» Goal of the exercise
Both the line below containing "IR pin VCC: 5V -> 3V3" and the line containing "RADIO1 pin VCC: none -> 5V", along with every line between them, should be repeated exactly; no other line belongs in the answer.
(Beginning of Data for the task)
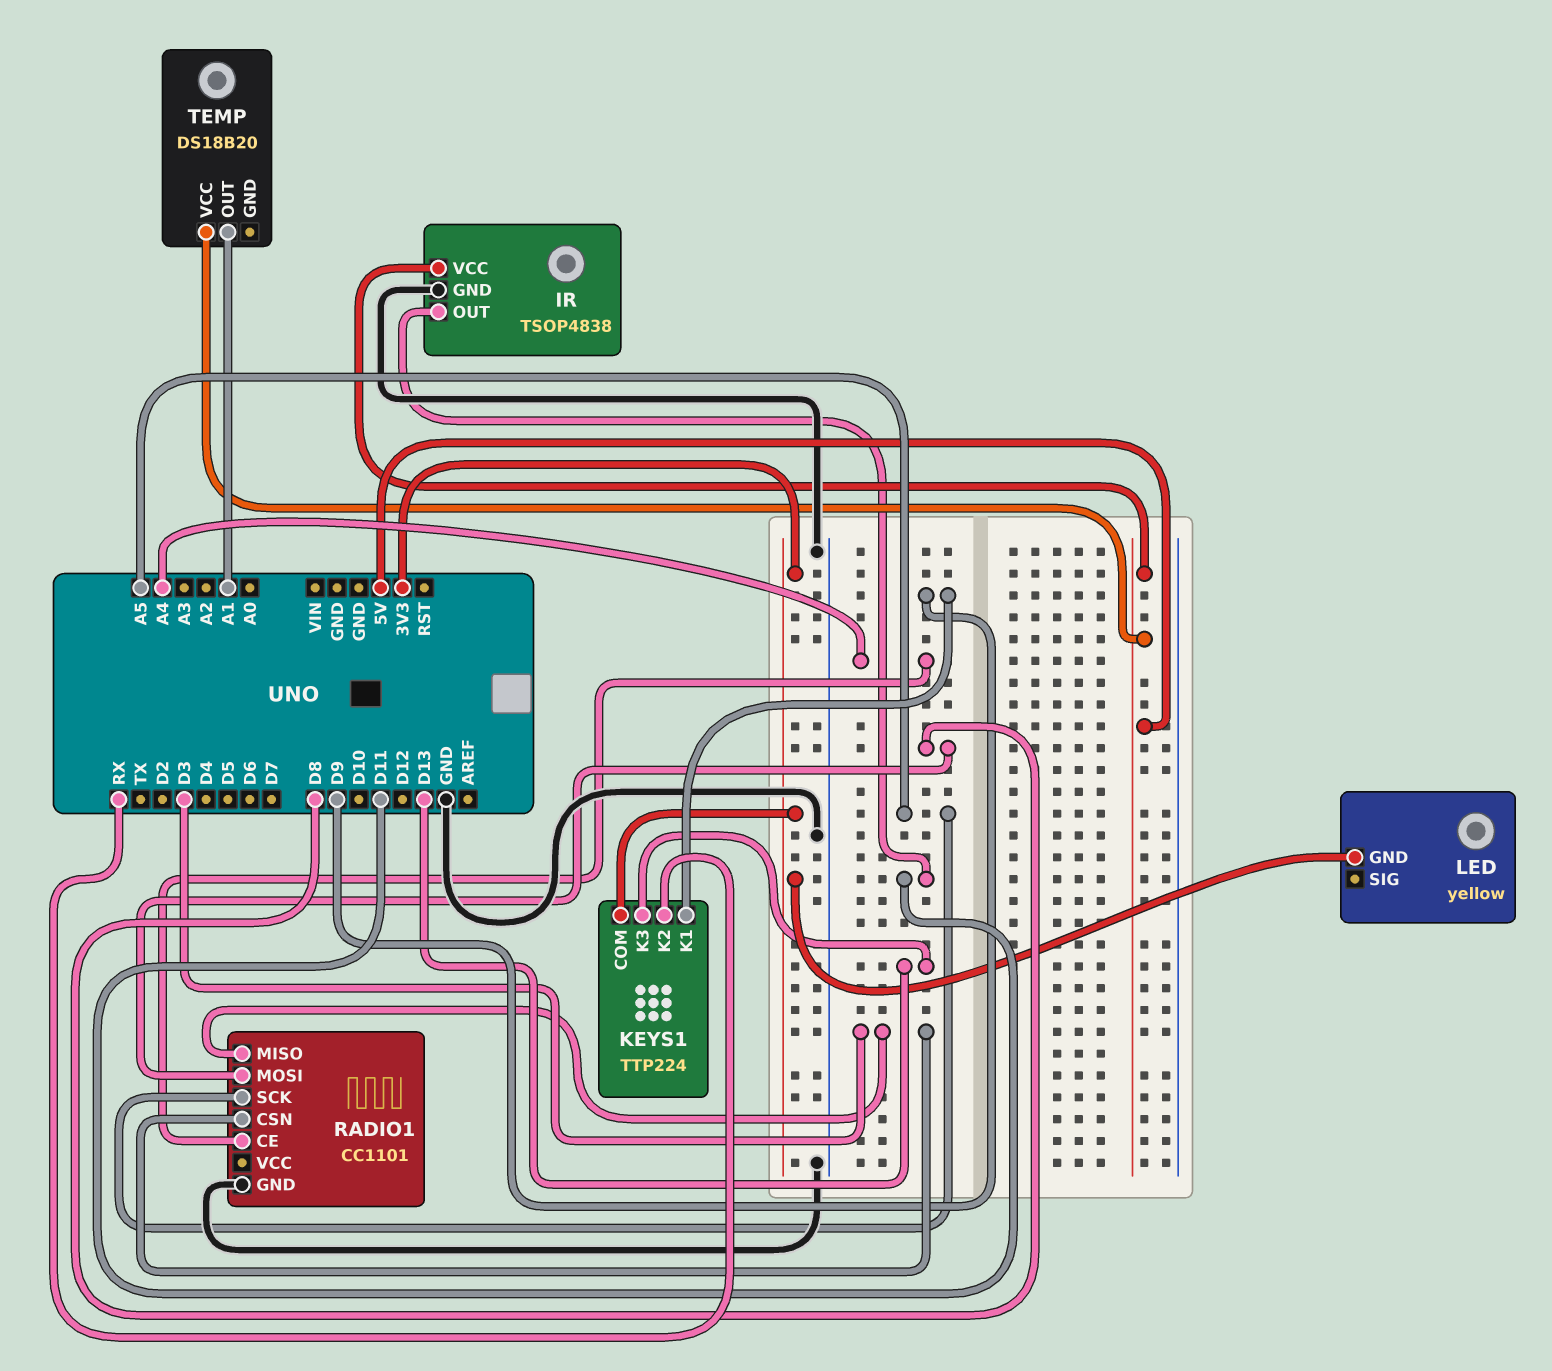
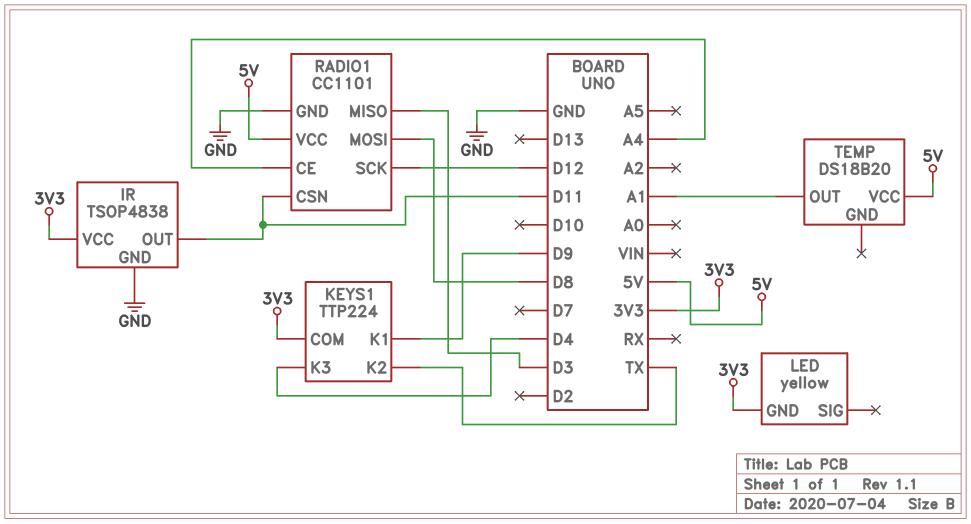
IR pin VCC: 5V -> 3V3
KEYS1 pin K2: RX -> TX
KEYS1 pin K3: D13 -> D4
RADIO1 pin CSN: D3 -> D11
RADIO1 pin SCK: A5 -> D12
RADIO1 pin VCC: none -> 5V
(End of Data for the task)
(Beginning of Data for the task)
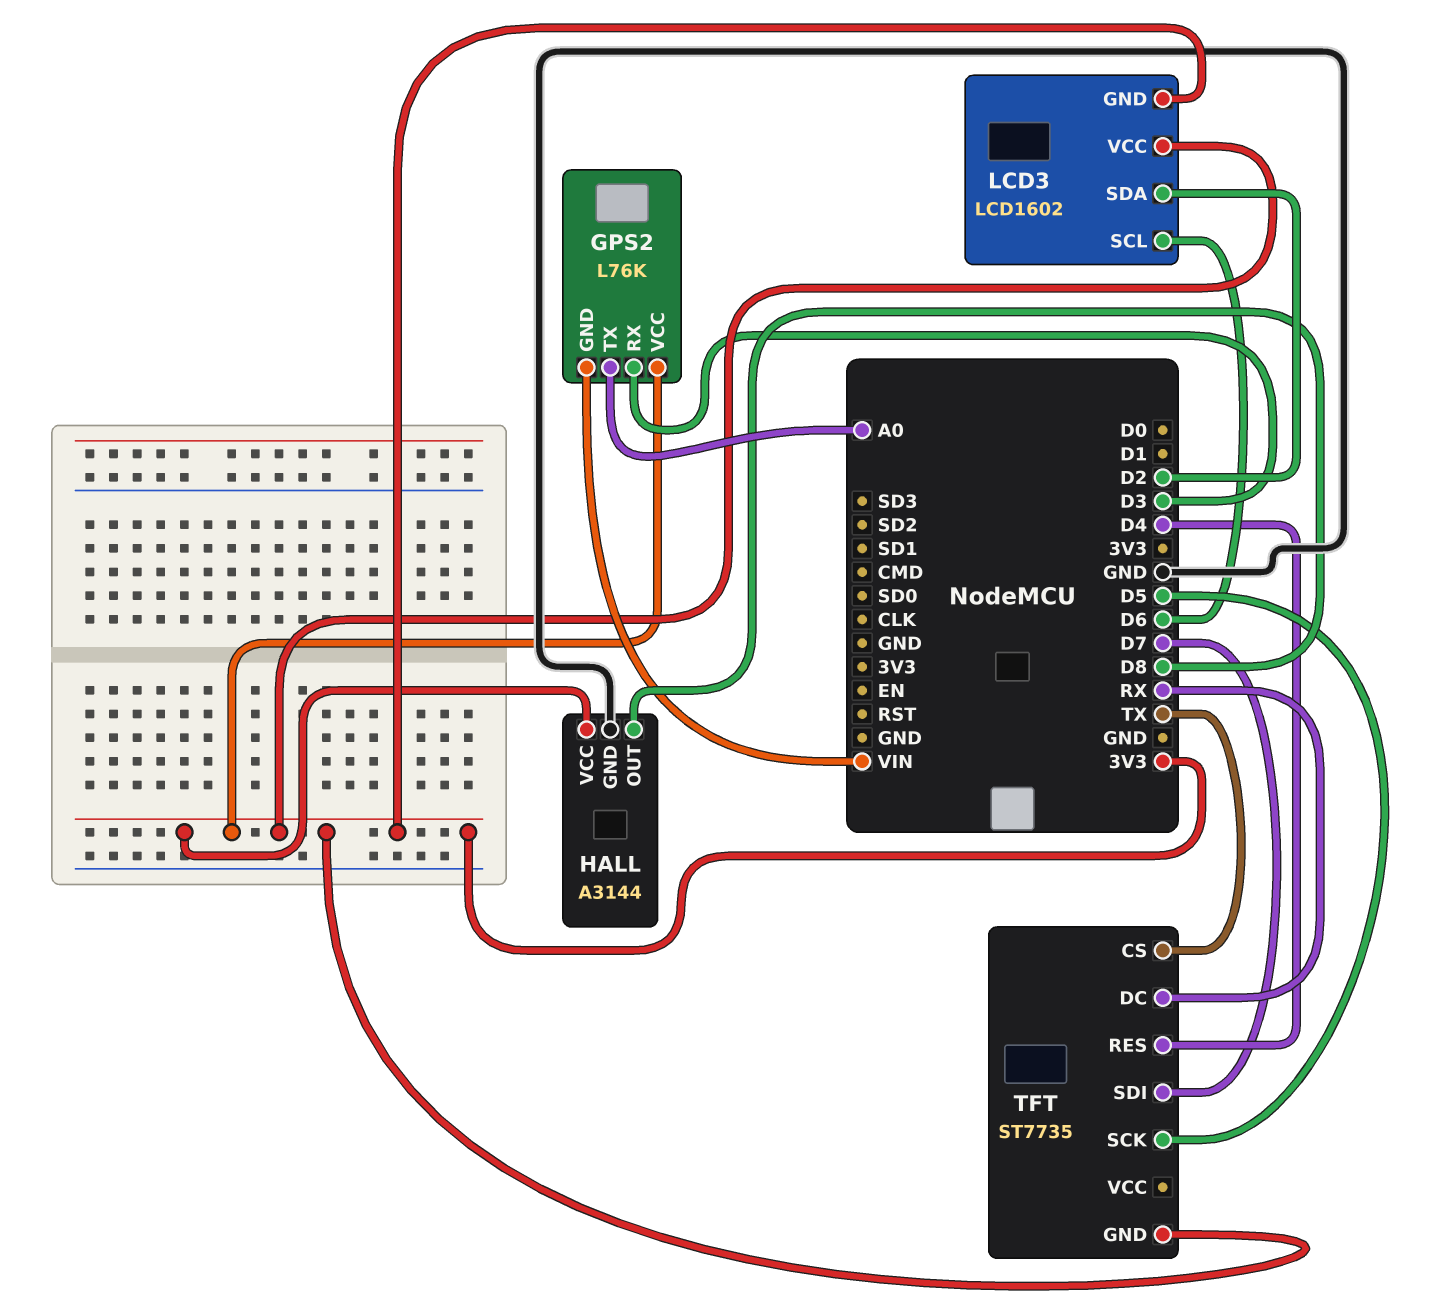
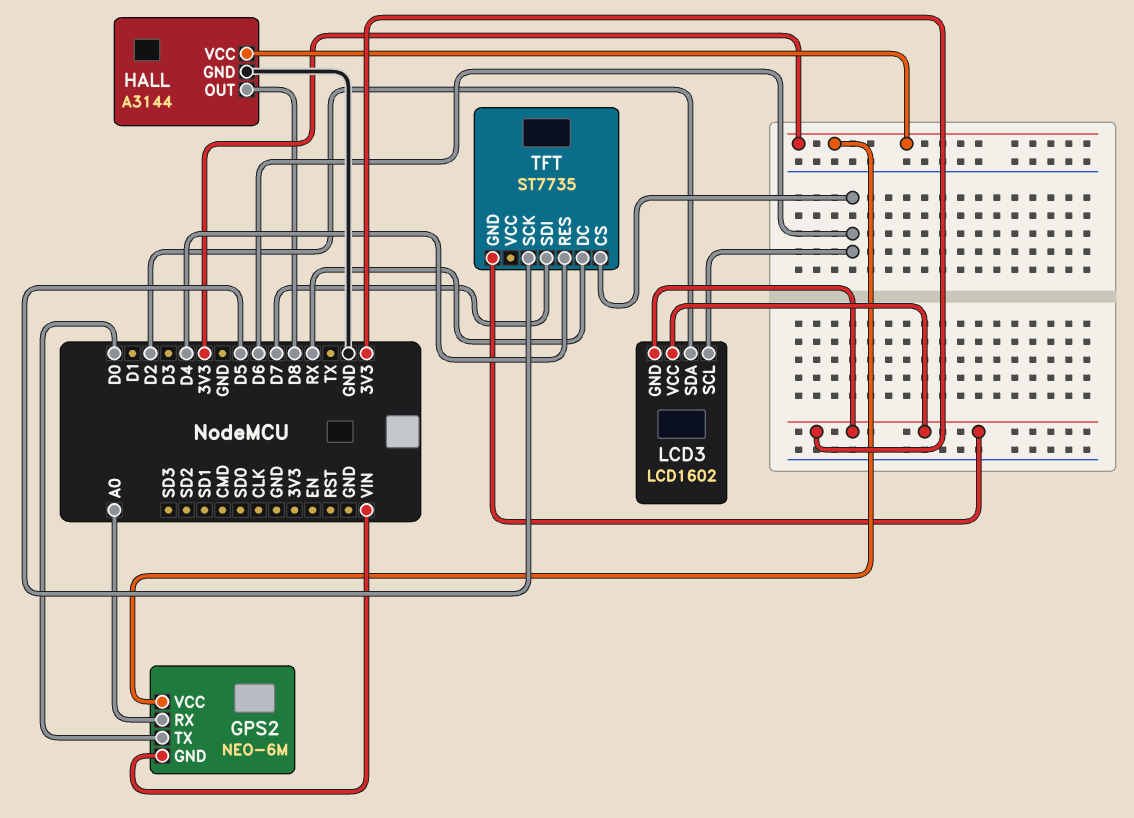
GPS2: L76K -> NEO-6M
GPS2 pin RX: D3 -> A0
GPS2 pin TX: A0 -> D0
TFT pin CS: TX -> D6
(End of Data for the task)
» Response to this task
IR pin VCC: 5V -> 3V3
KEYS1 pin K2: RX -> TX
KEYS1 pin K3: D13 -> D4
RADIO1 pin CSN: D3 -> D11
RADIO1 pin SCK: A5 -> D12
RADIO1 pin VCC: none -> 5V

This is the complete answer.